> Records supplied:
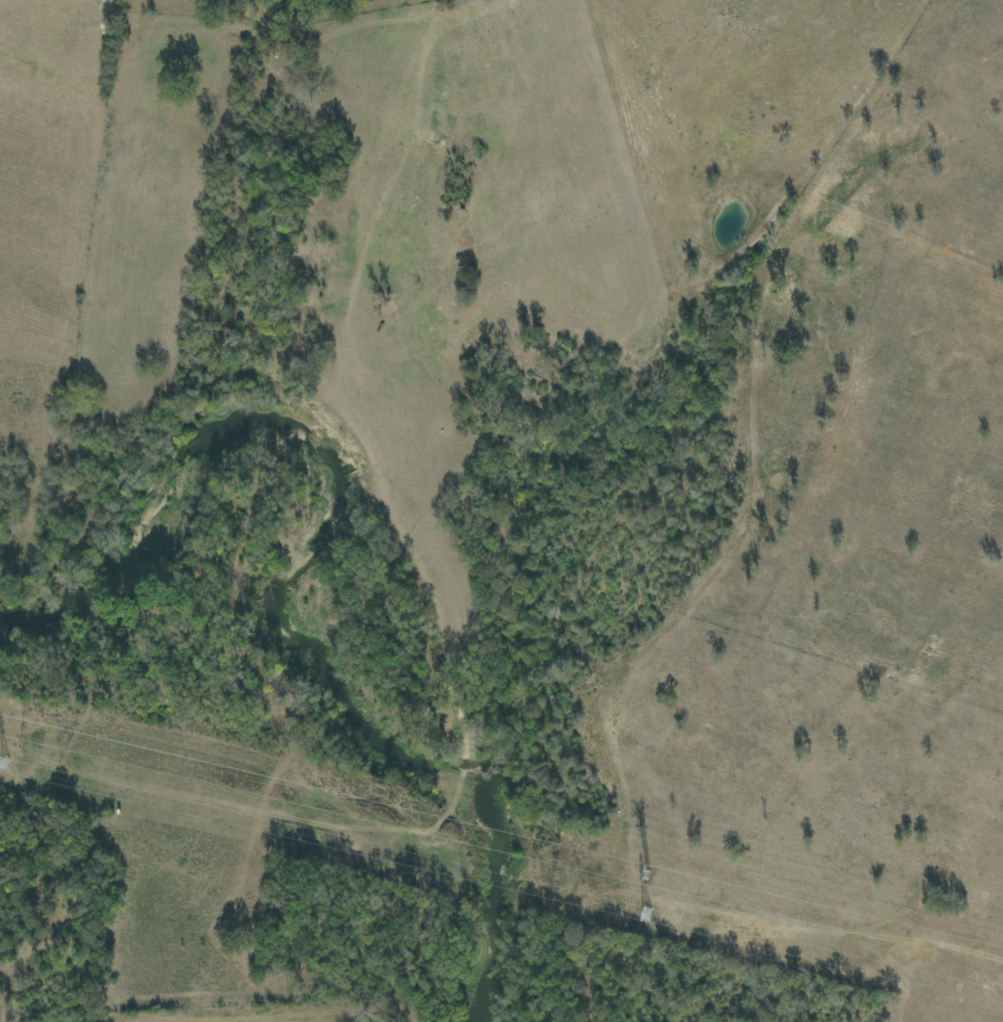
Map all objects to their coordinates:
power tower: (3, 766)
power tower: (647, 877)
power tower: (644, 915)

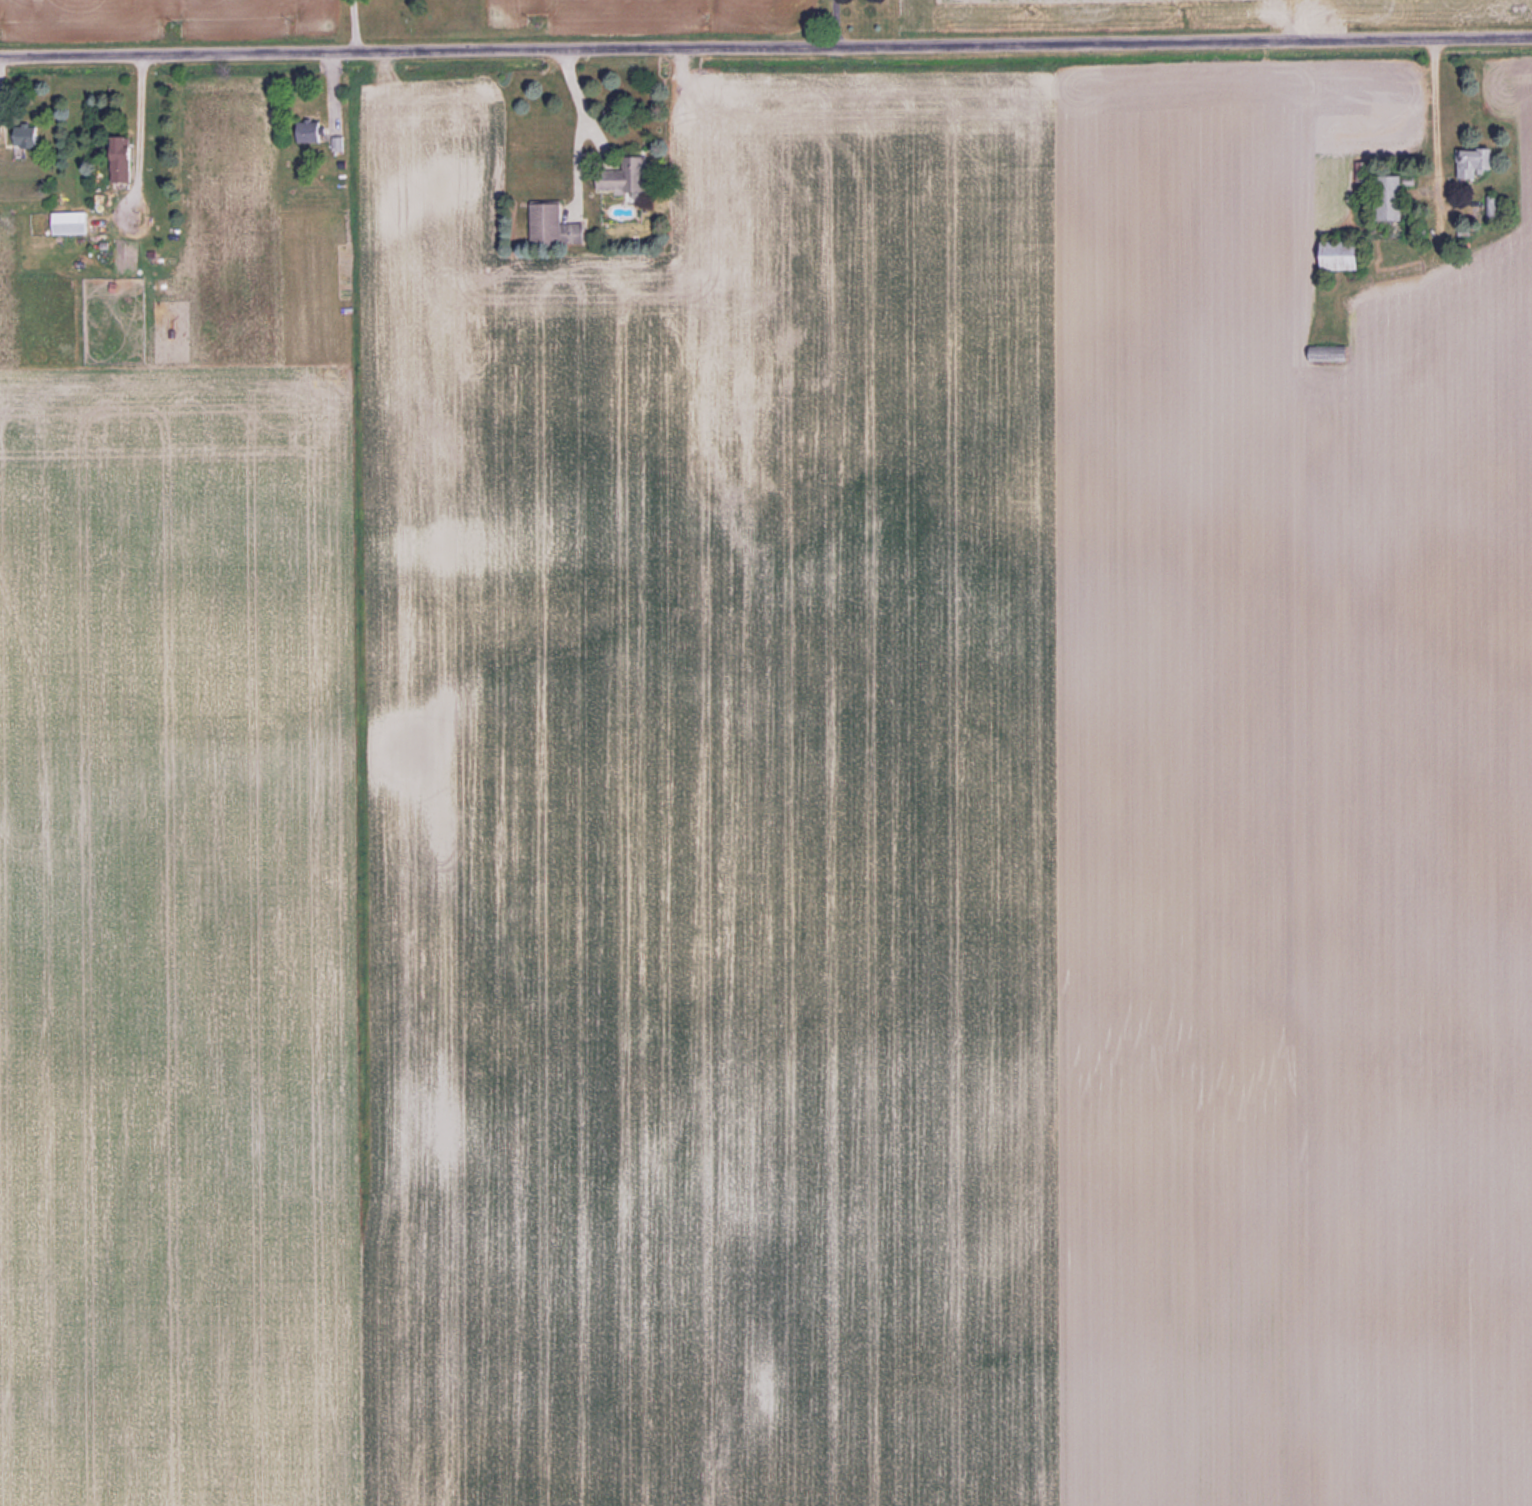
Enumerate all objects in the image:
road: (351, 28)
road: (766, 52)
road: (135, 117)
road: (578, 121)
building: (312, 132)
building: (28, 135)
building: (125, 160)
building: (1476, 162)
building: (1364, 172)
building: (625, 177)
building: (1394, 198)
building: (72, 223)
building: (556, 227)
building: (1348, 256)
building: (73, 297)
building: (1332, 354)

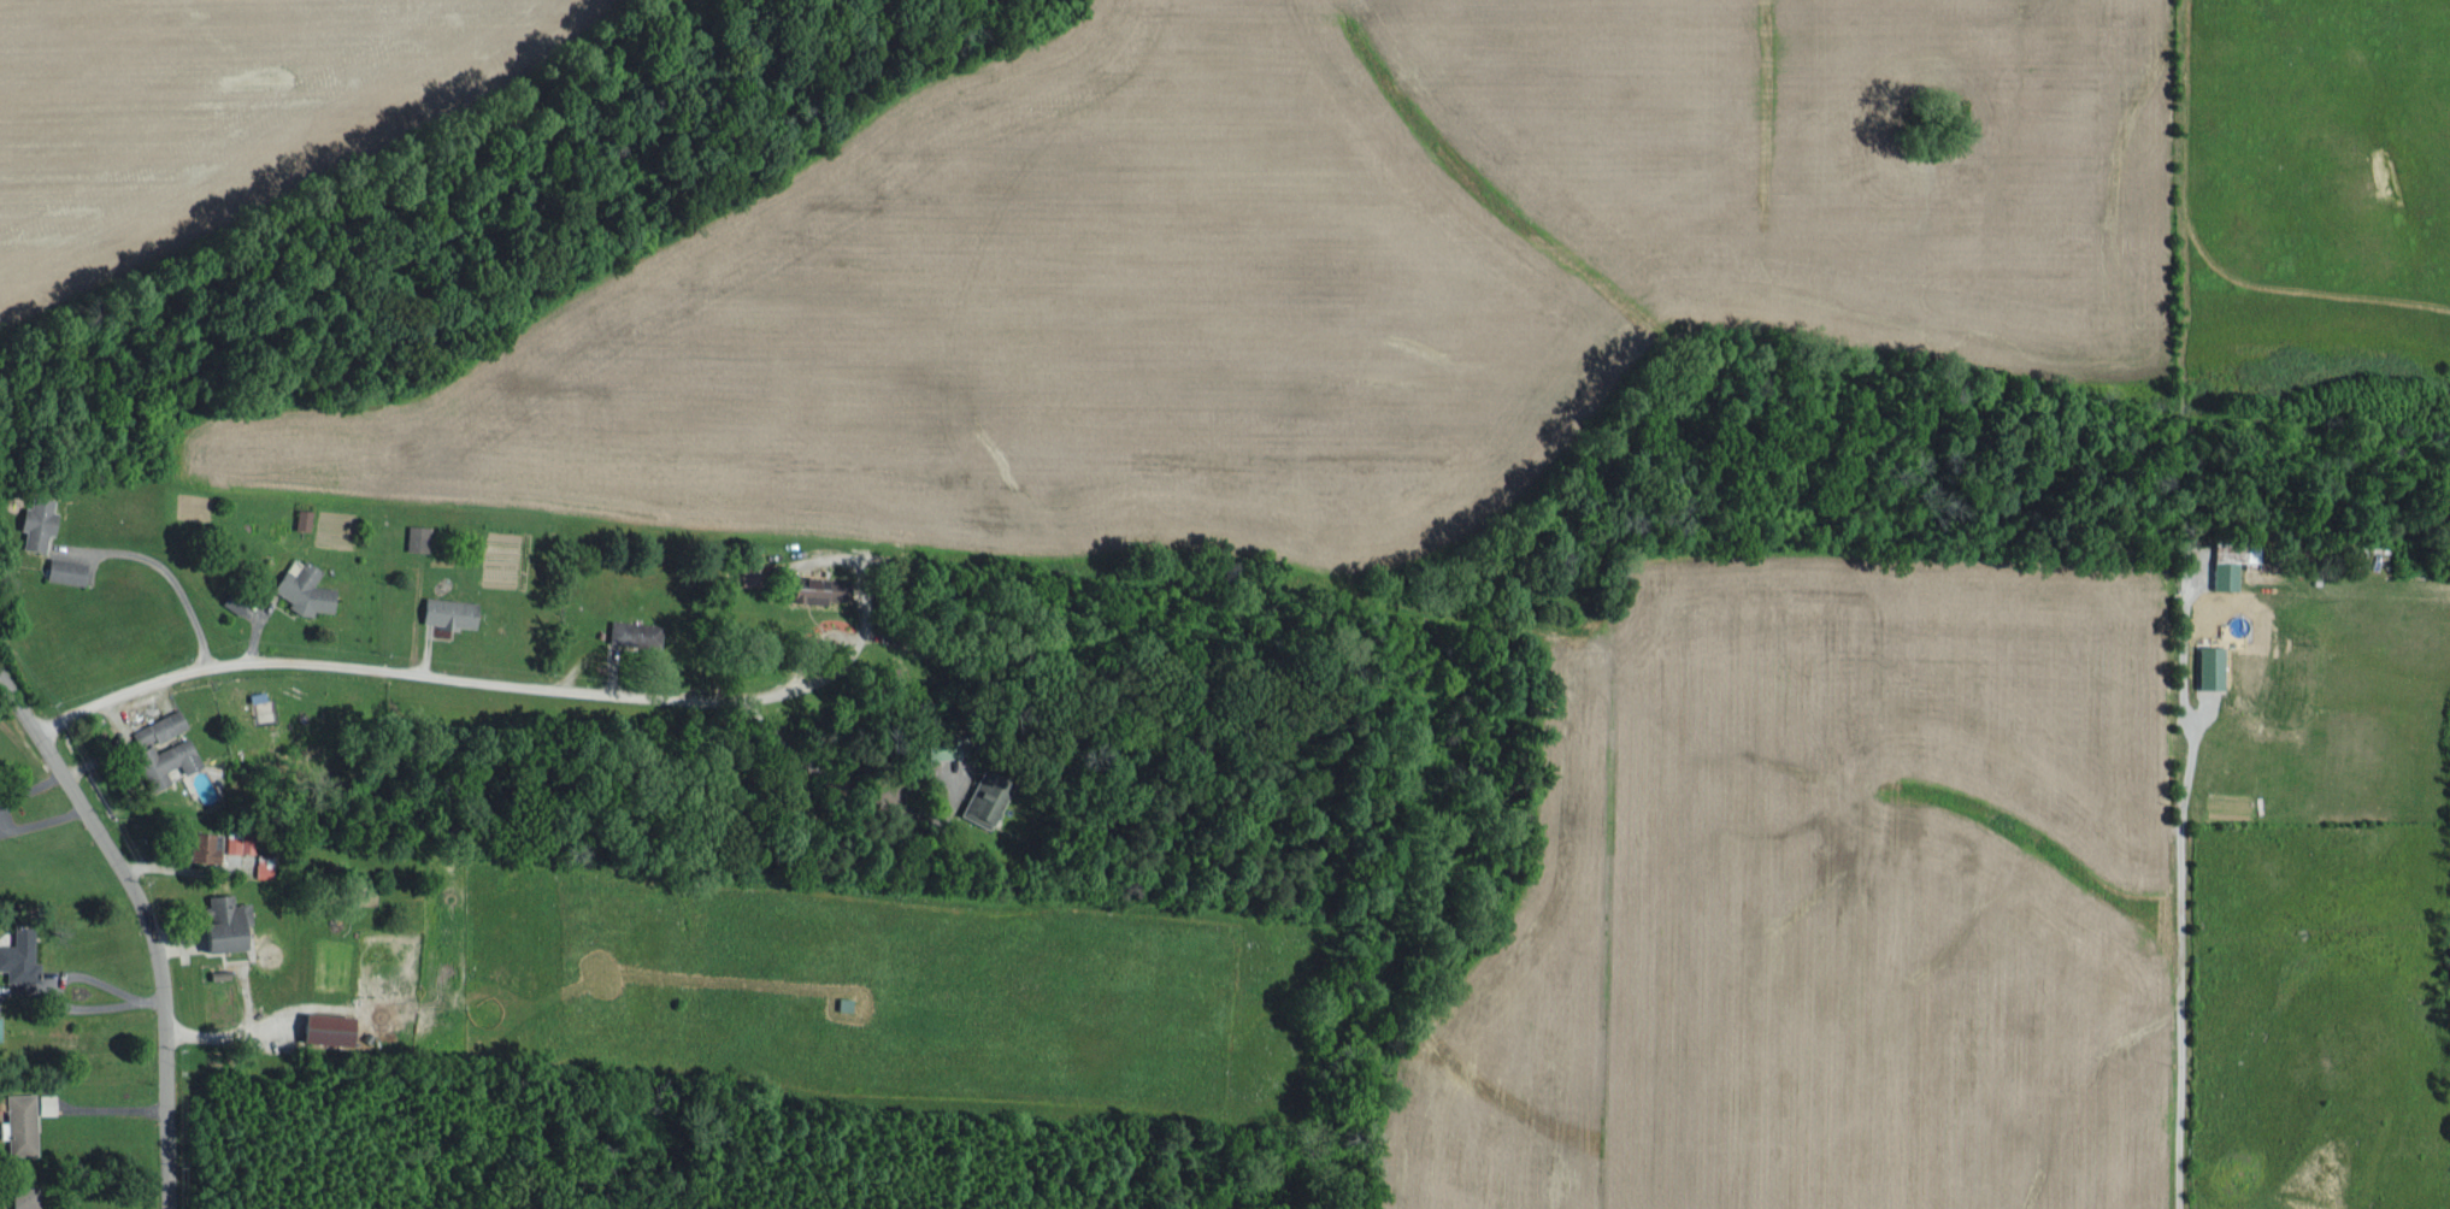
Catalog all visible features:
building: (299, 518)
building: (32, 521)
building: (413, 537)
building: (62, 569)
building: (2220, 574)
building: (300, 588)
building: (444, 611)
building: (631, 633)
building: (2205, 666)
road: (386, 668)
building: (154, 727)
building: (935, 746)
building: (161, 760)
building: (978, 801)
building: (229, 842)
building: (199, 846)
building: (219, 922)
road: (145, 923)
building: (17, 956)
building: (321, 1027)
building: (42, 1102)
building: (17, 1122)
building: (20, 1196)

> Activity: Your task is to output the material word for word while leaving out every image.

> Answer box:
Map all objects to their coordinates:
power tower: (3, 766)
power tower: (647, 877)
power tower: (644, 915)

Enumerate all objects in the image:
road: (351, 28)
road: (766, 52)
road: (135, 117)
road: (578, 121)
building: (312, 132)
building: (28, 135)
building: (125, 160)
building: (1476, 162)
building: (1364, 172)
building: (625, 177)
building: (1394, 198)
building: (72, 223)
building: (556, 227)
building: (1348, 256)
building: (73, 297)
building: (1332, 354)

Catalog all visible features:
building: (299, 518)
building: (32, 521)
building: (413, 537)
building: (62, 569)
building: (2220, 574)
building: (300, 588)
building: (444, 611)
building: (631, 633)
building: (2205, 666)
road: (386, 668)
building: (154, 727)
building: (935, 746)
building: (161, 760)
building: (978, 801)
building: (229, 842)
building: (199, 846)
building: (219, 922)
road: (145, 923)
building: (17, 956)
building: (321, 1027)
building: (42, 1102)
building: (17, 1122)
building: (20, 1196)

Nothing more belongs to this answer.